● **Task goal**
Where does the string "none" appear in the records? Copy each line that holds it.

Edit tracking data
----

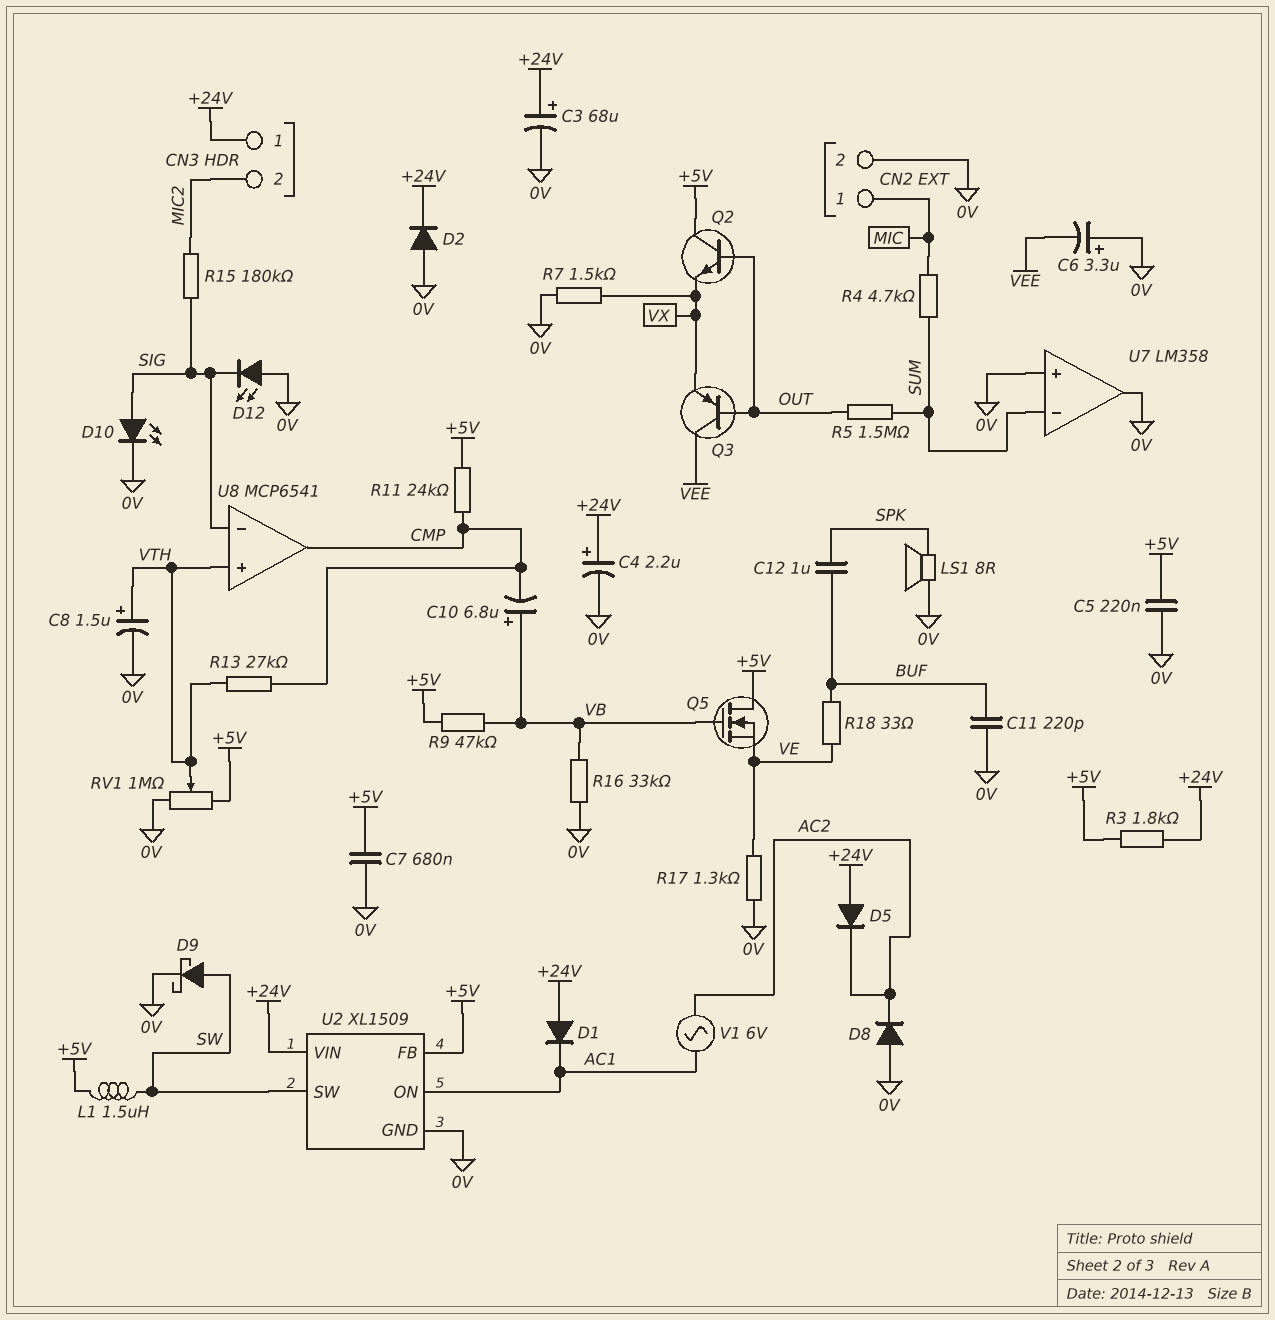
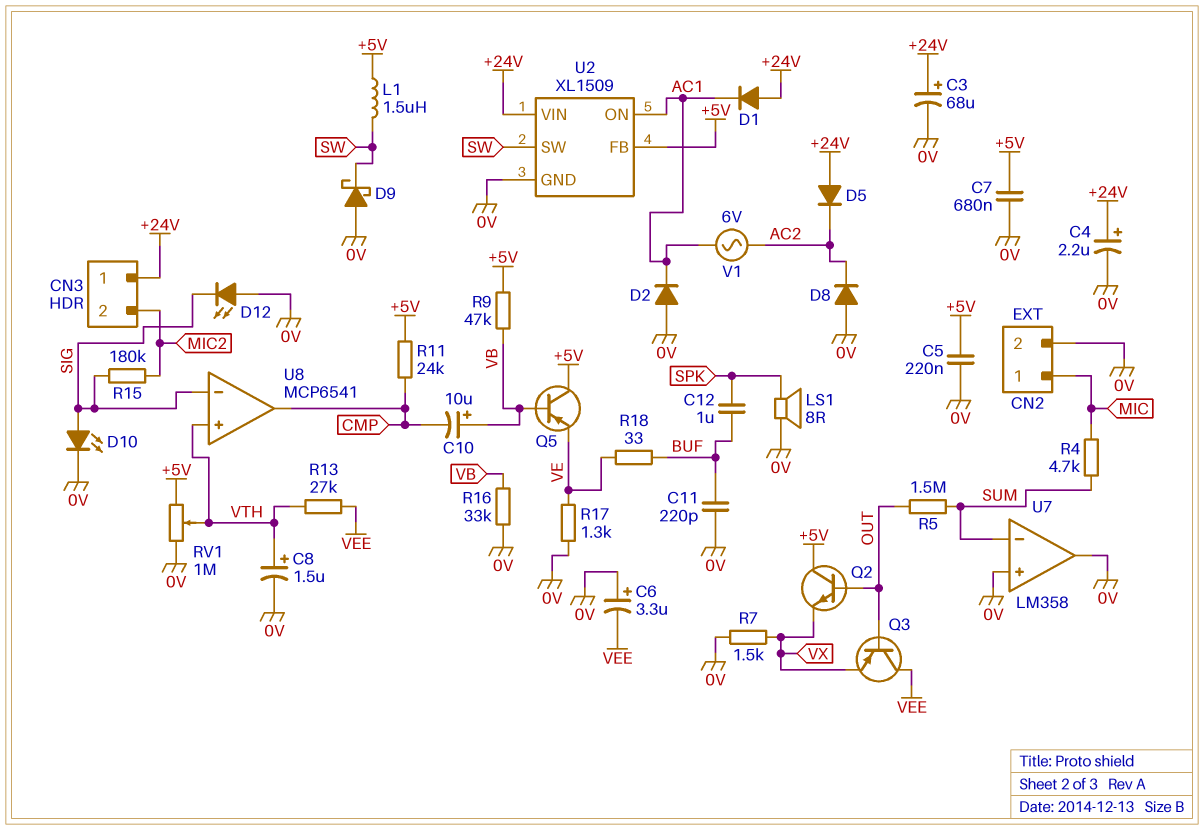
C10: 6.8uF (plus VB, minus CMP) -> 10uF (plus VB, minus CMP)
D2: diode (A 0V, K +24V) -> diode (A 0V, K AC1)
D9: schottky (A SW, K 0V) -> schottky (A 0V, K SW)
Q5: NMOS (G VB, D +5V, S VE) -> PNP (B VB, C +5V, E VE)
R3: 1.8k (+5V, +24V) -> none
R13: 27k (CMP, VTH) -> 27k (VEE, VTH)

----

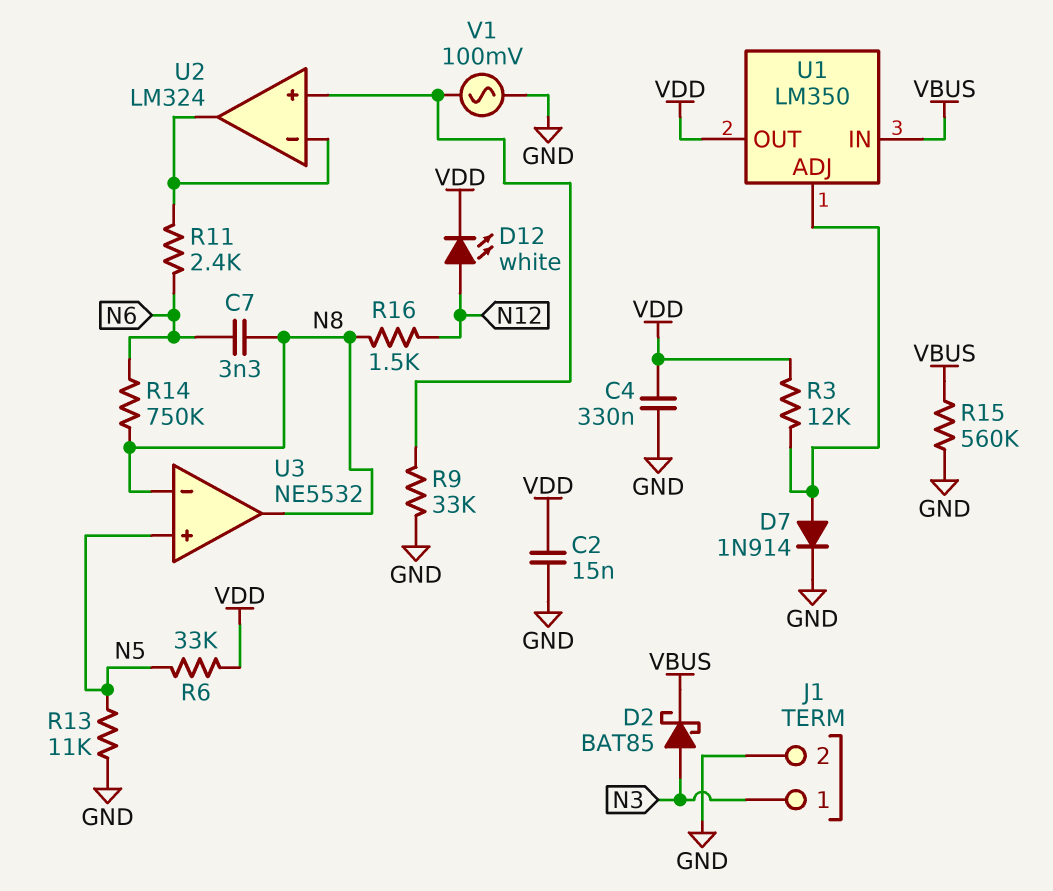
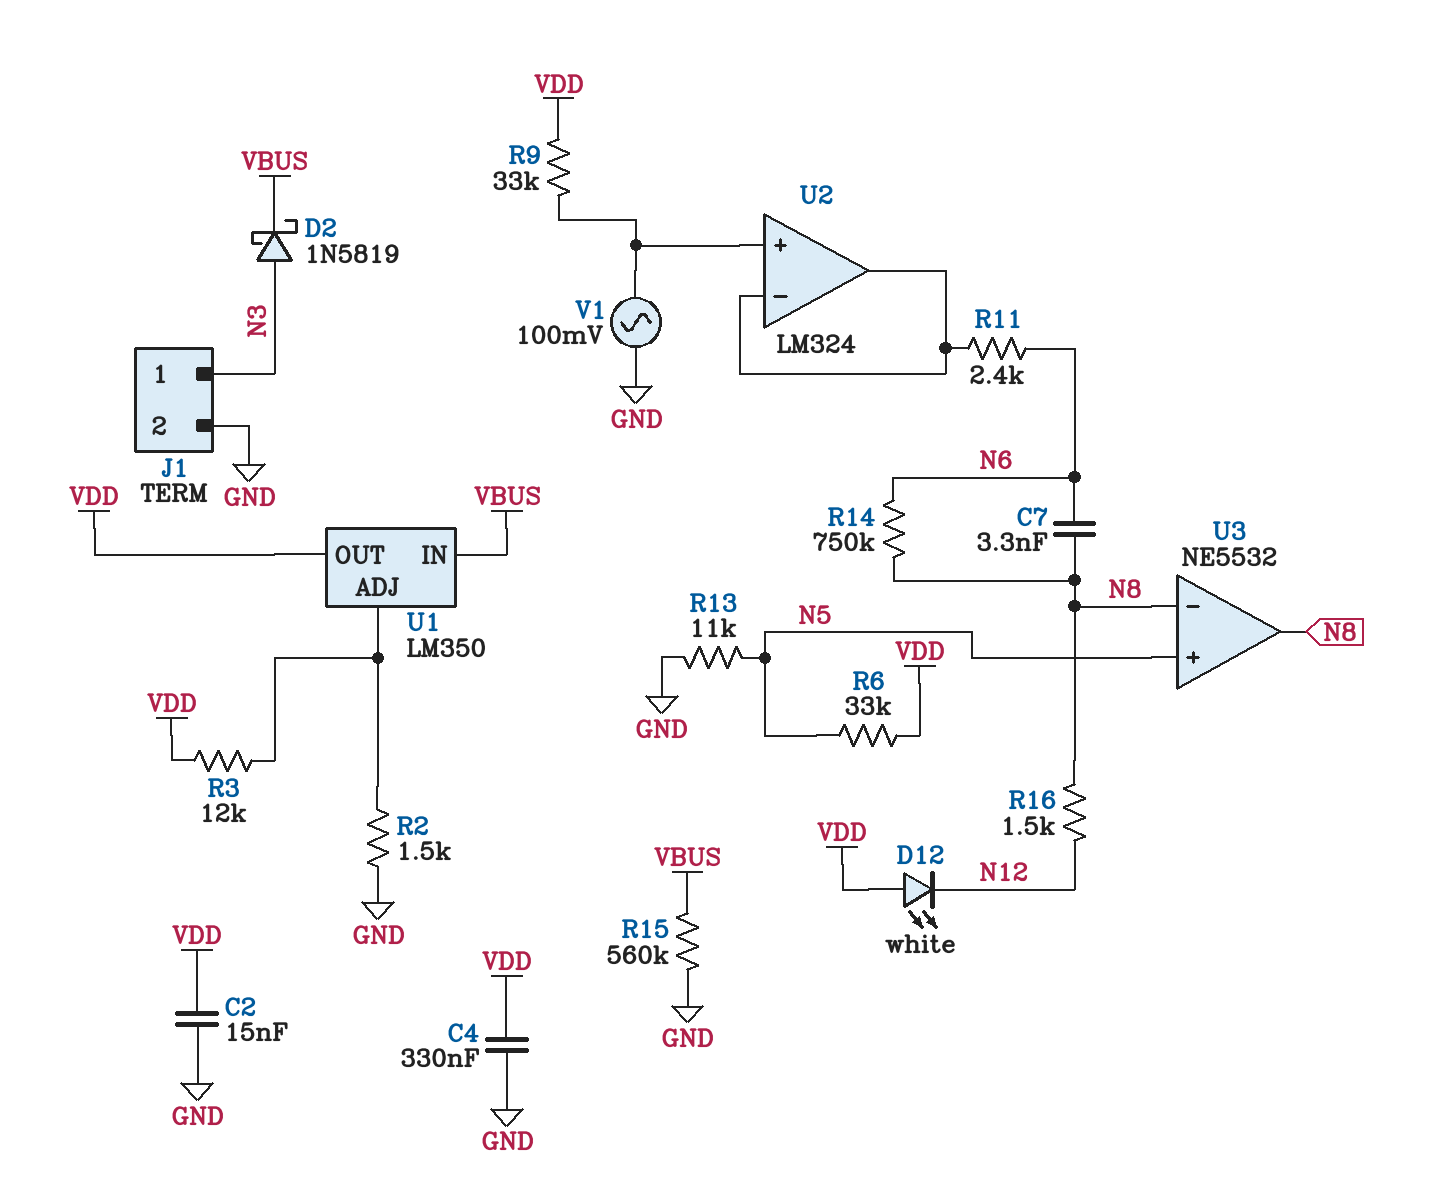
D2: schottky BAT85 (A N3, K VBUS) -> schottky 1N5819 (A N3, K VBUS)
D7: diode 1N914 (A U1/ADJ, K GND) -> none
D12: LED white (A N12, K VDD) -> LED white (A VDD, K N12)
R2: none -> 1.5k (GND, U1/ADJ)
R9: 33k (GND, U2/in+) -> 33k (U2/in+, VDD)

----

● **Problem solution**
R3: 1.8k (+5V, +24V) -> none
D7: diode 1N914 (A U1/ADJ, K GND) -> none
R2: none -> 1.5k (GND, U1/ADJ)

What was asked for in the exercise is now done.